> _OBJECTIVE_
Copy every line of the rows below word for word, leaving out the pictures.

---- EXERCISE INPUT

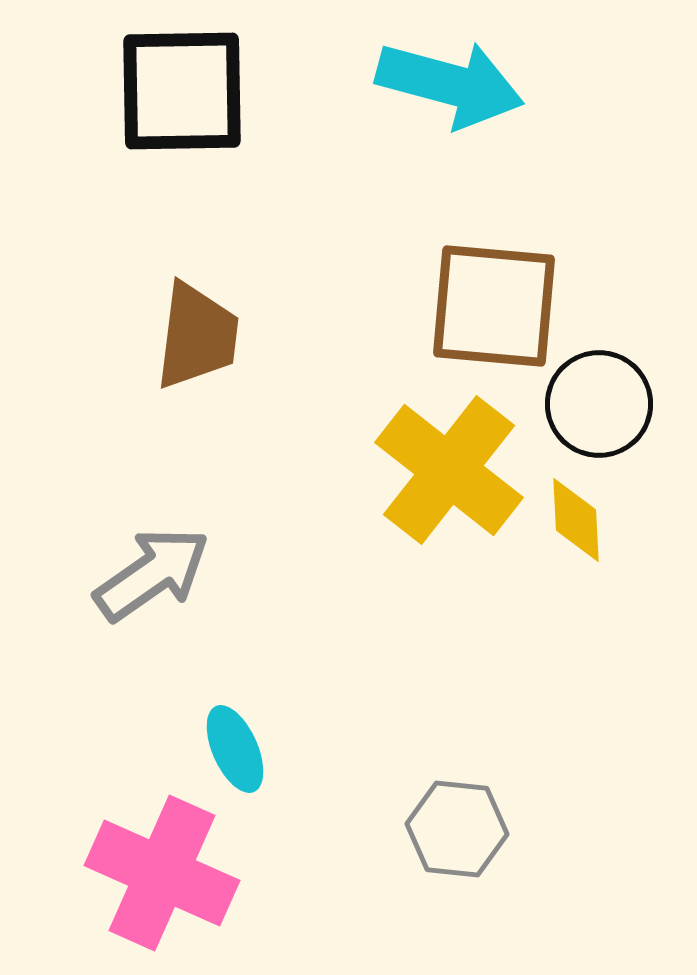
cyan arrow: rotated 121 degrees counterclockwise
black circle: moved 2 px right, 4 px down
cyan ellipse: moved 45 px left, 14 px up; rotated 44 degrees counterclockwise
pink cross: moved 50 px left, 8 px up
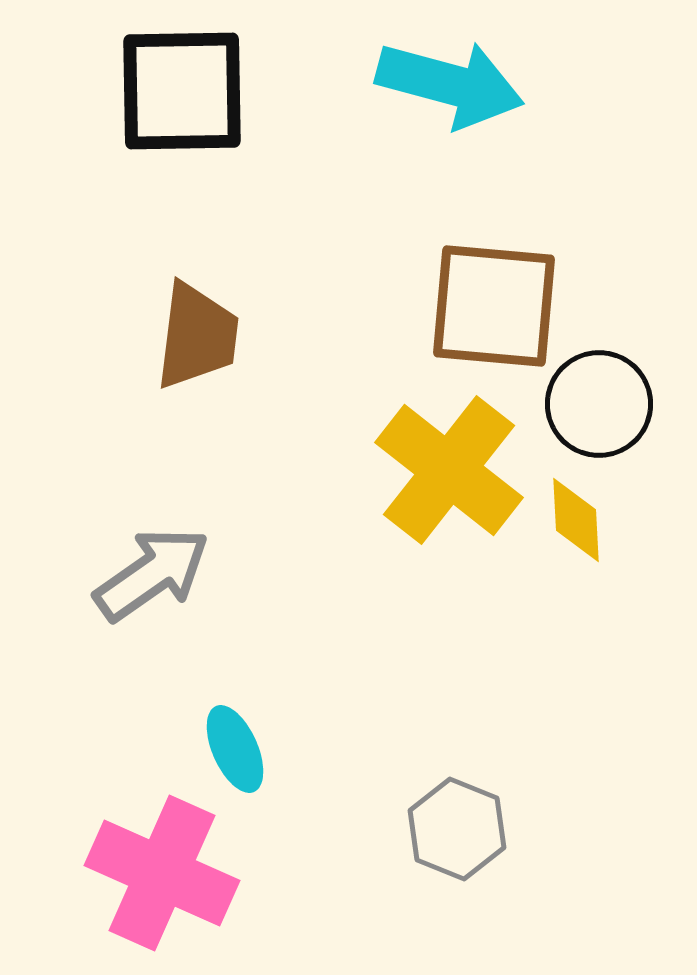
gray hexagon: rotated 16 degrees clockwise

--------

> _ANSWER TO THIS PROBLEM_
cyan arrow: rotated 121 degrees counterclockwise
black circle: moved 2 px right, 4 px down
cyan ellipse: moved 45 px left, 14 px up; rotated 44 degrees counterclockwise
pink cross: moved 50 px left, 8 px up
gray hexagon: rotated 16 degrees clockwise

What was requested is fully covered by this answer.